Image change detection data
▶

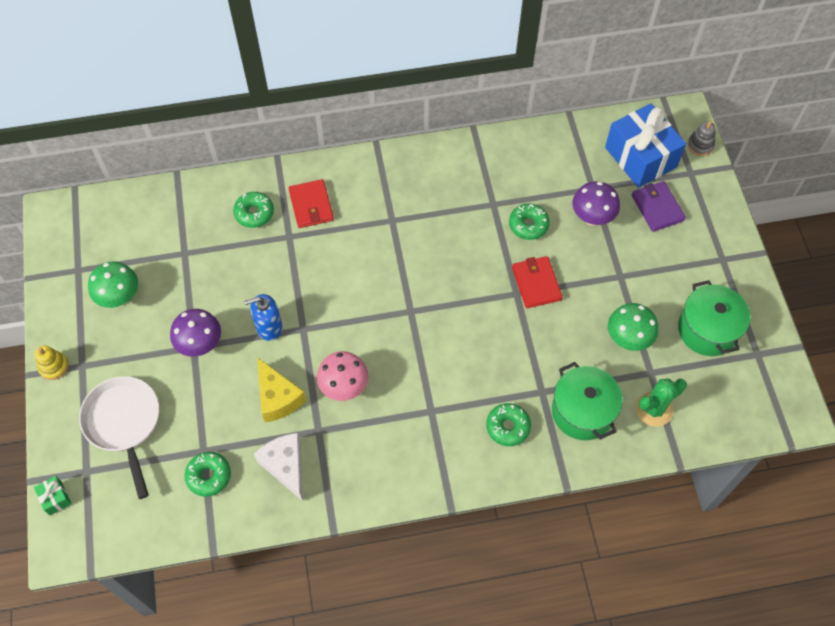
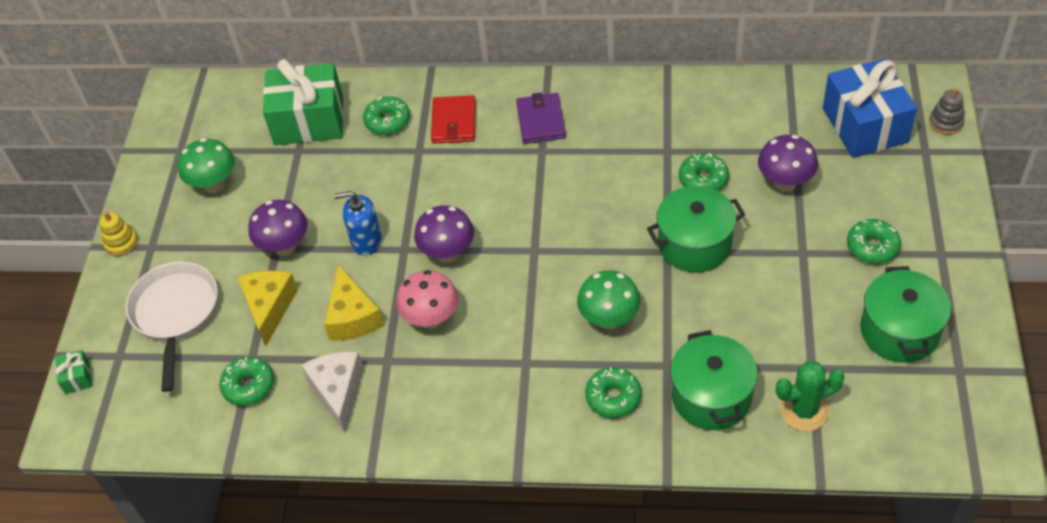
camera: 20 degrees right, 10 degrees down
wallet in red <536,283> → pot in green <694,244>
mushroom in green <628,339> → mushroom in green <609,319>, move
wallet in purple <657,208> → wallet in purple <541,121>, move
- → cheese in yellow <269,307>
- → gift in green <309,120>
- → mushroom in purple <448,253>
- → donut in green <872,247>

◀

Exercise directions
Please tally the lines in the data above containing the string "wallet", and give the number alone.

Result of this task
2